_Activity_: Retype, exactly as they appear below, the lines between the line holding "recoloured: RedPear middle" and the line holding "turned: GreenPan (1st", both ends included.

_Provided data_:

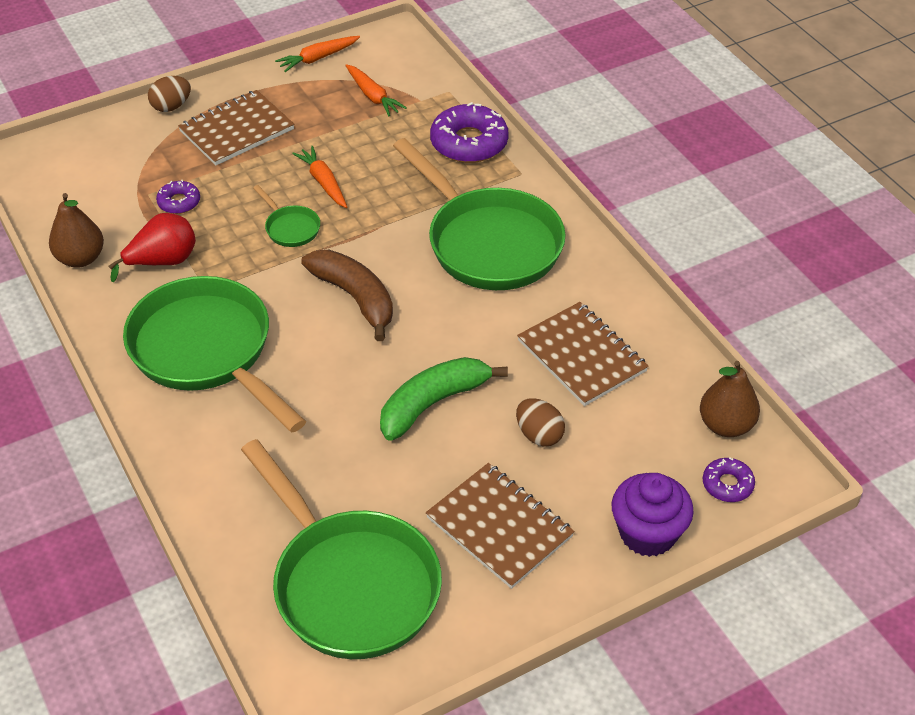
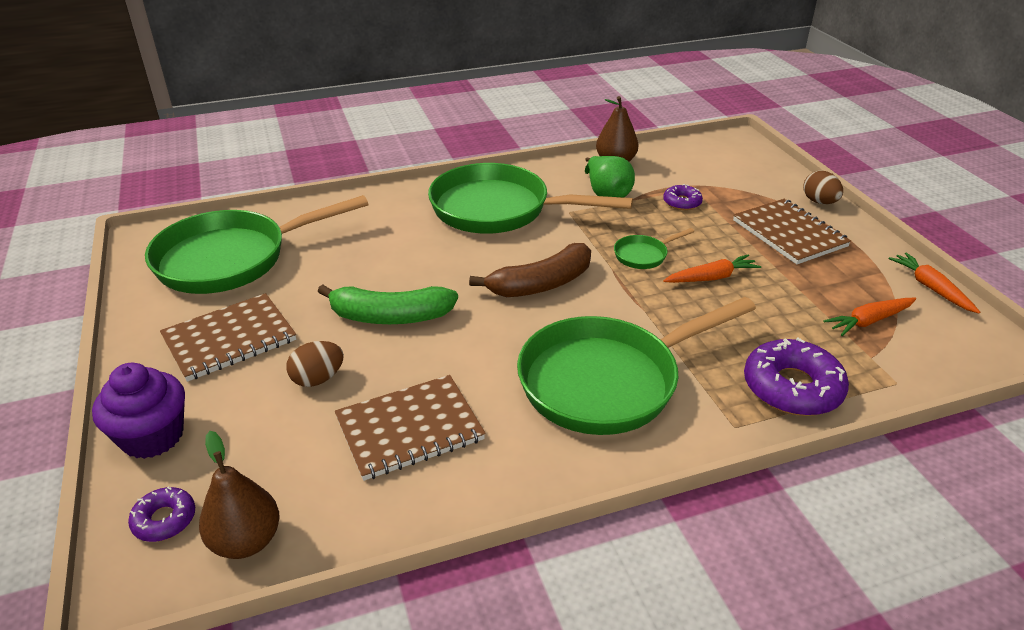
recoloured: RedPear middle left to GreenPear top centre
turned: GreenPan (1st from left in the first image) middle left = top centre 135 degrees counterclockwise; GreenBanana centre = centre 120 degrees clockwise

...

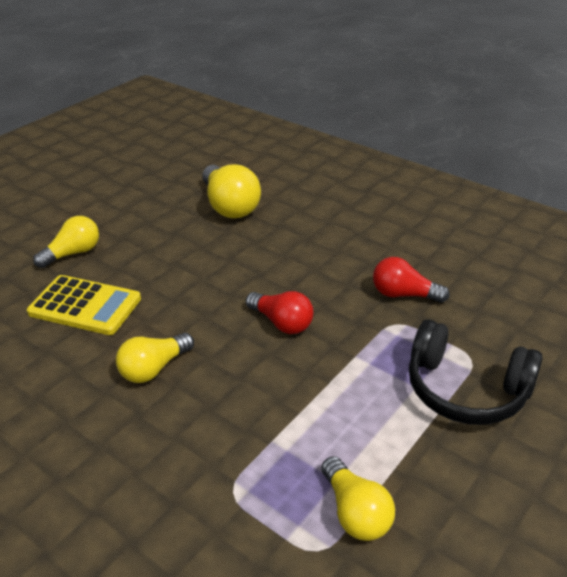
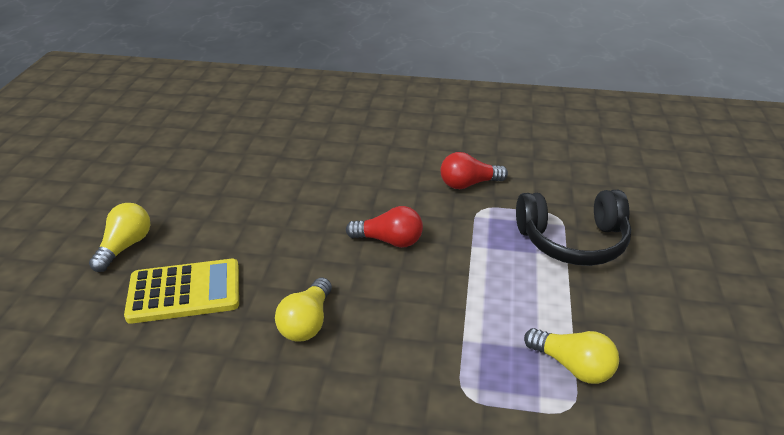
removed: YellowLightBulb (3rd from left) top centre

_Result of this task_:
recoloured: RedPear middle left to GreenPear top centre
turned: GreenPan (1st from left in the first image) middle left = top centre 135 degrees counterclockwise; GreenBanana centre = centre 120 degrees clockwise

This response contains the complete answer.